#### EXERCISE DETAILS:
Output the data below only from the line containing "R1: 68k (GND, VDD) -> 68k (RESET, VDD)" up to and including the line containing "U4: EL817 -> TLP281", exact and with the pictures left out.
(DATA EXTRACT)
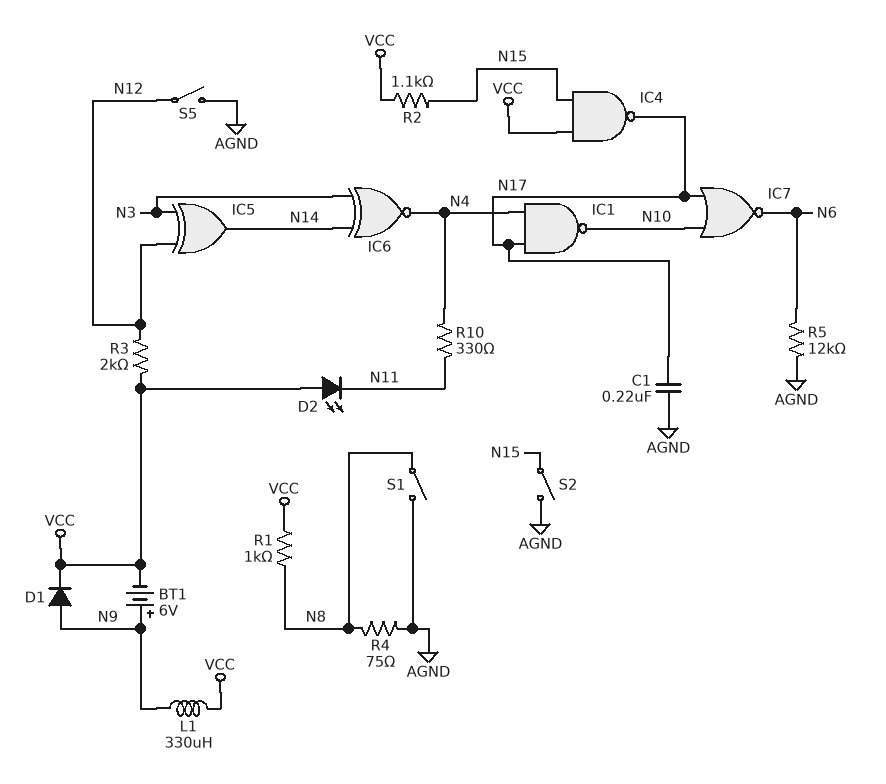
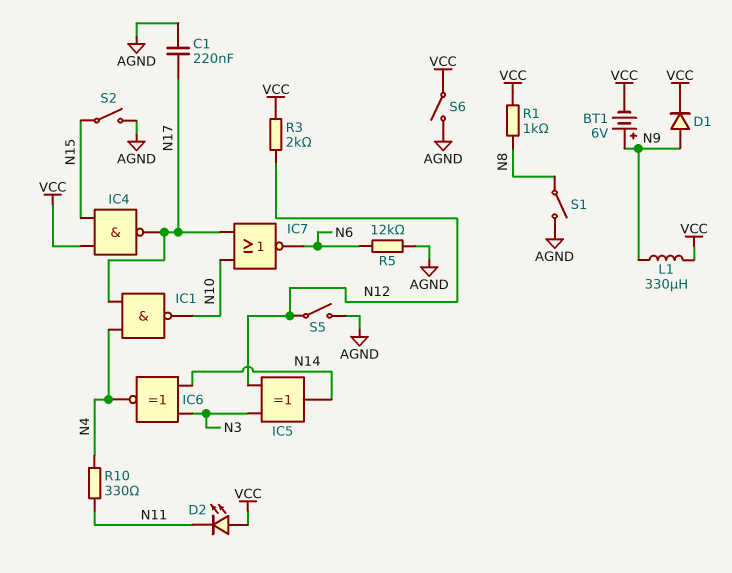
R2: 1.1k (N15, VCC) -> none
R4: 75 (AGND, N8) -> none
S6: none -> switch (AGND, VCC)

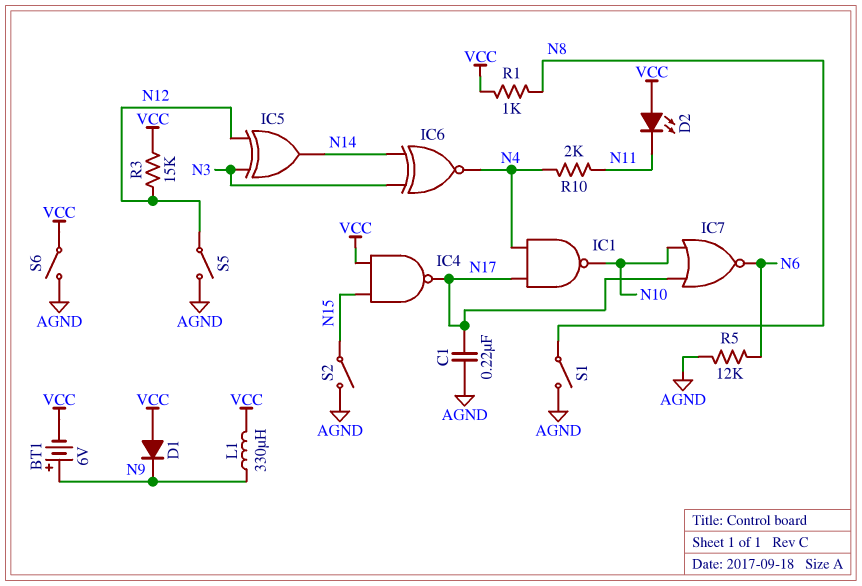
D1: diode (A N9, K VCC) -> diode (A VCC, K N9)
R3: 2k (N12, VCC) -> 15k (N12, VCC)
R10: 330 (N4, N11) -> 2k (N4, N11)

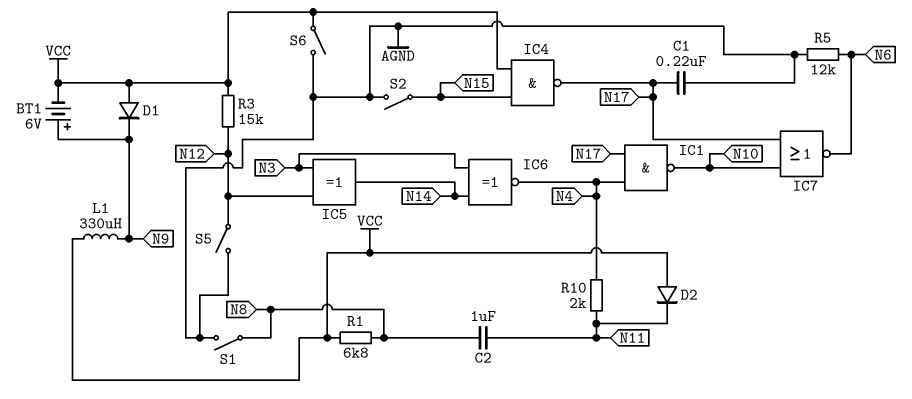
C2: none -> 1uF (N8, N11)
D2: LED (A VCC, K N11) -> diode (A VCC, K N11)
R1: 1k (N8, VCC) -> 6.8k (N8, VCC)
(End DATA EXTRACT)
(DATA EXTRACT)
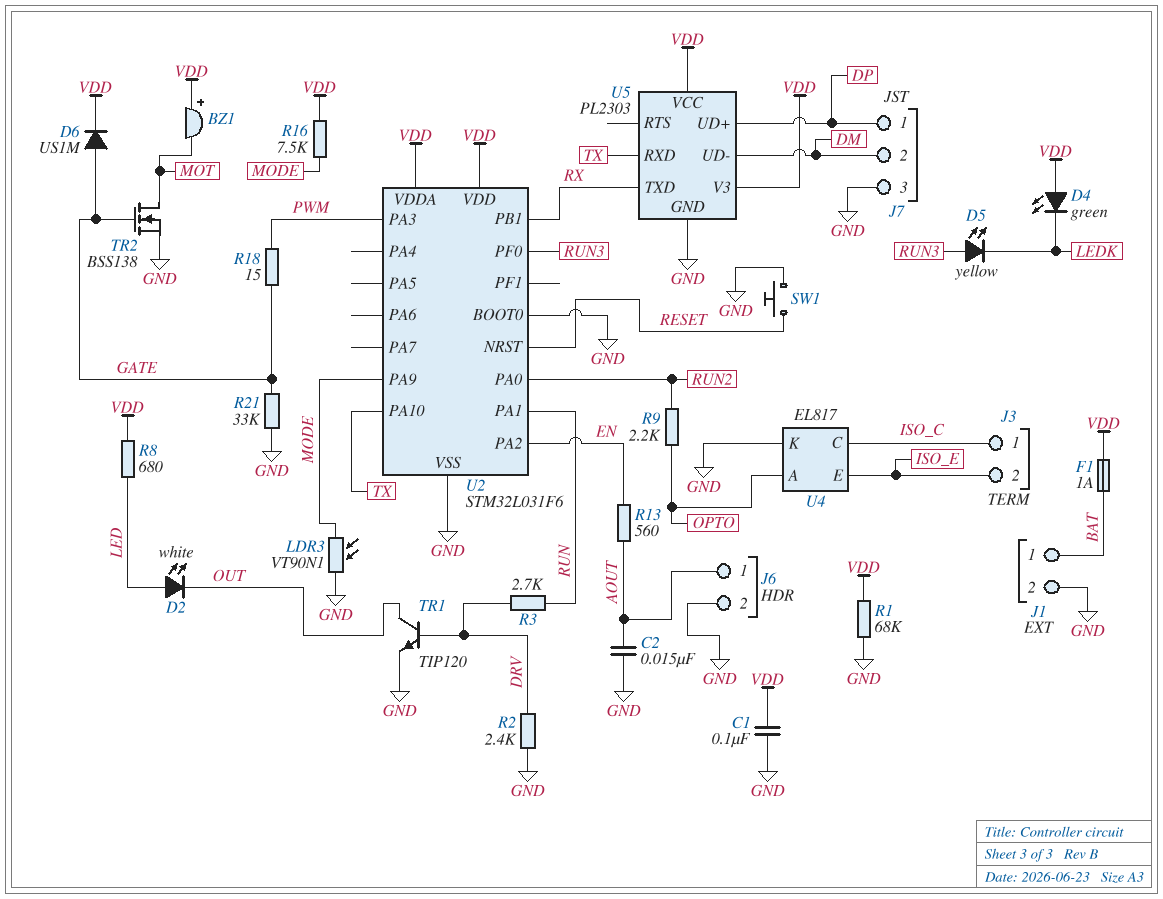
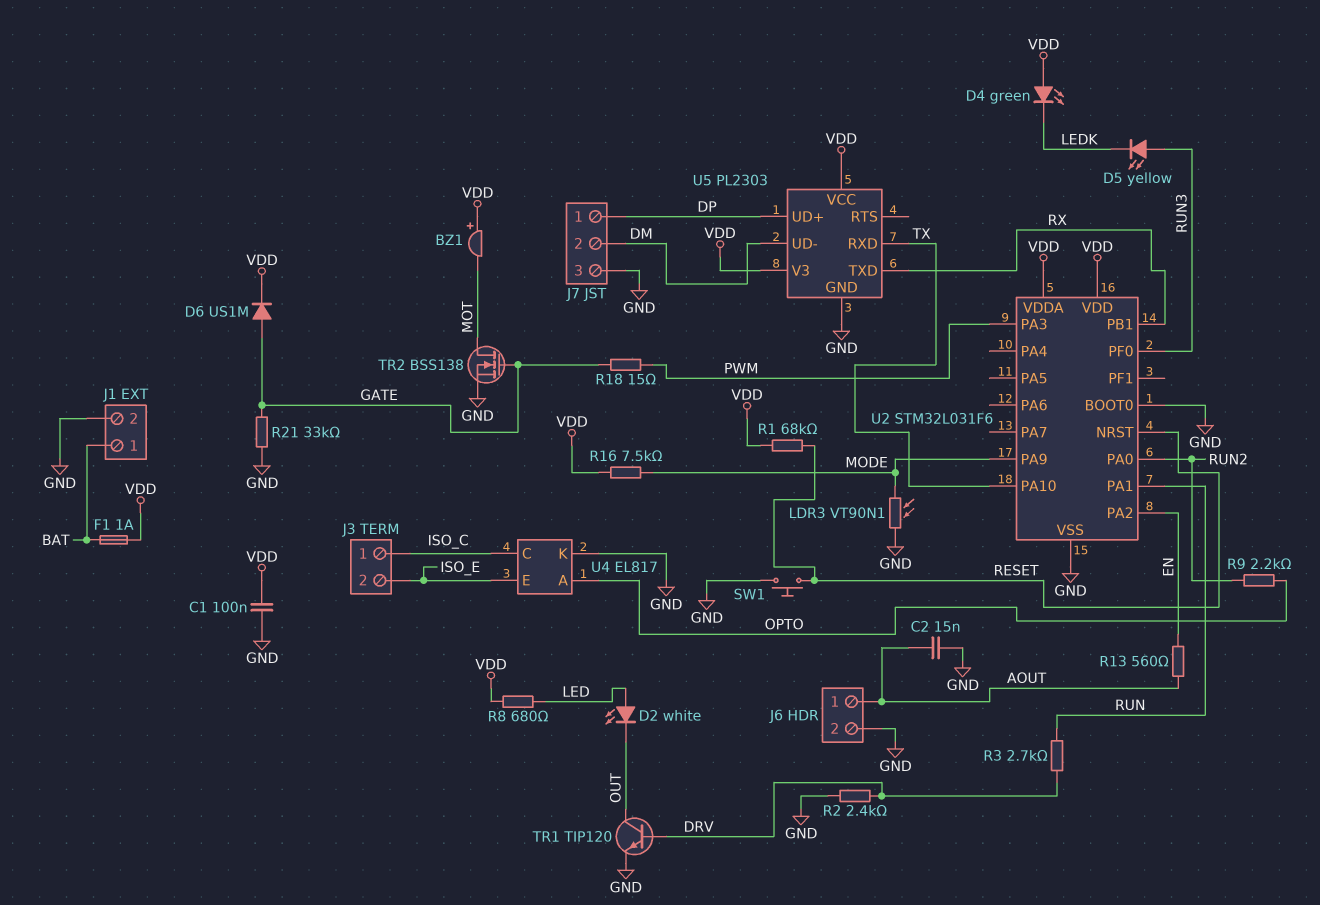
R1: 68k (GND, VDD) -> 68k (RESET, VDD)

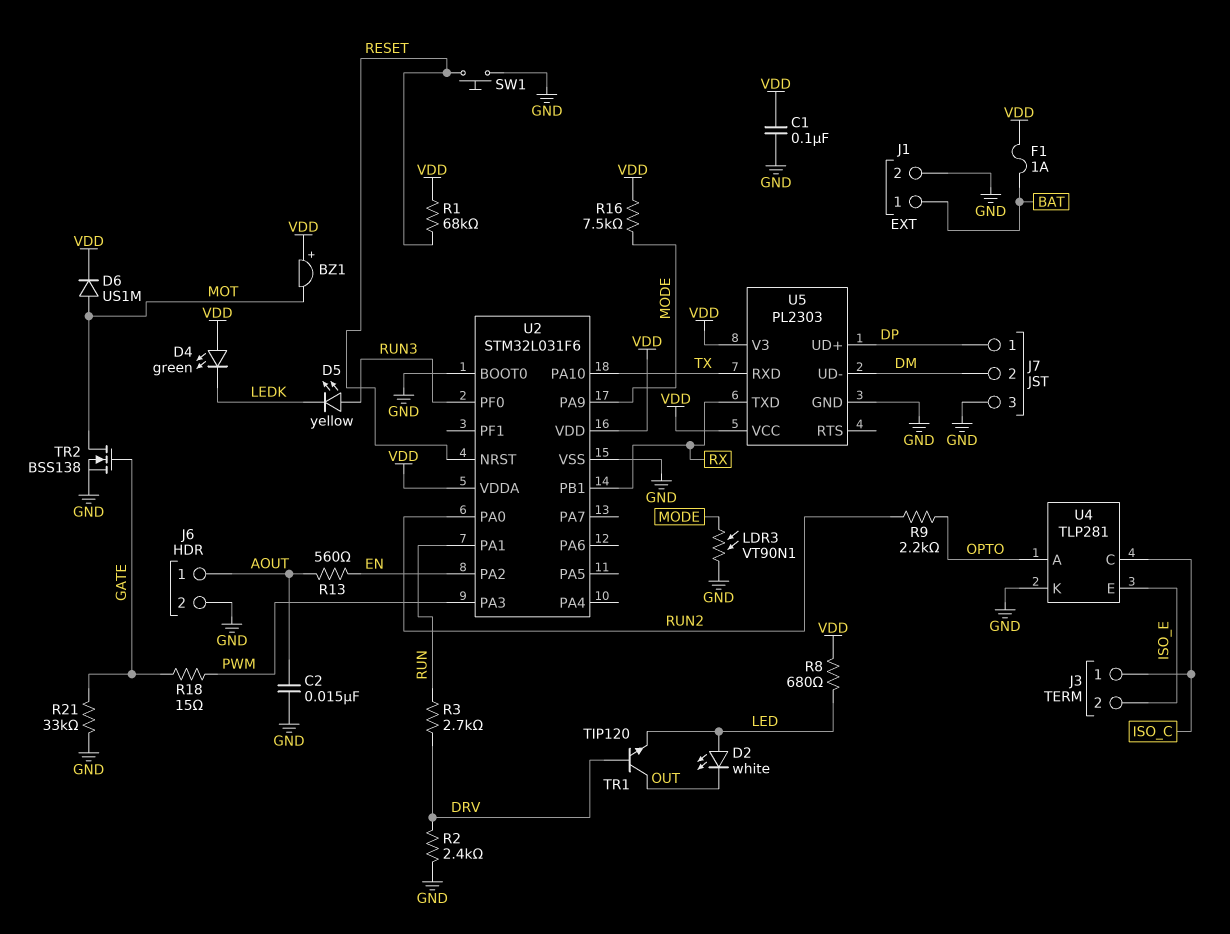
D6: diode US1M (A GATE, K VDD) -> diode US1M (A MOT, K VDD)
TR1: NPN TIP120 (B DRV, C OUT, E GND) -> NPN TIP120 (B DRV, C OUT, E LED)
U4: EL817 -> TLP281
(End DATA EXTRACT)
(DATA EXTRACT)
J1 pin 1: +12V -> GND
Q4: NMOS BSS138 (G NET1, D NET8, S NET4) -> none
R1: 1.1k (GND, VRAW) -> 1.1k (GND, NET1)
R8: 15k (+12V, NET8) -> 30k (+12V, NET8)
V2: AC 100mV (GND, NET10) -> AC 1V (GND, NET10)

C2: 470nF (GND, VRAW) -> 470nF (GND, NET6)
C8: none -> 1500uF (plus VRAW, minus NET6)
(End DATA EXTRACT)
#### TASK RESULT:
R1: 68k (GND, VDD) -> 68k (RESET, VDD)

D6: diode US1M (A GATE, K VDD) -> diode US1M (A MOT, K VDD)
TR1: NPN TIP120 (B DRV, C OUT, E GND) -> NPN TIP120 (B DRV, C OUT, E LED)
U4: EL817 -> TLP281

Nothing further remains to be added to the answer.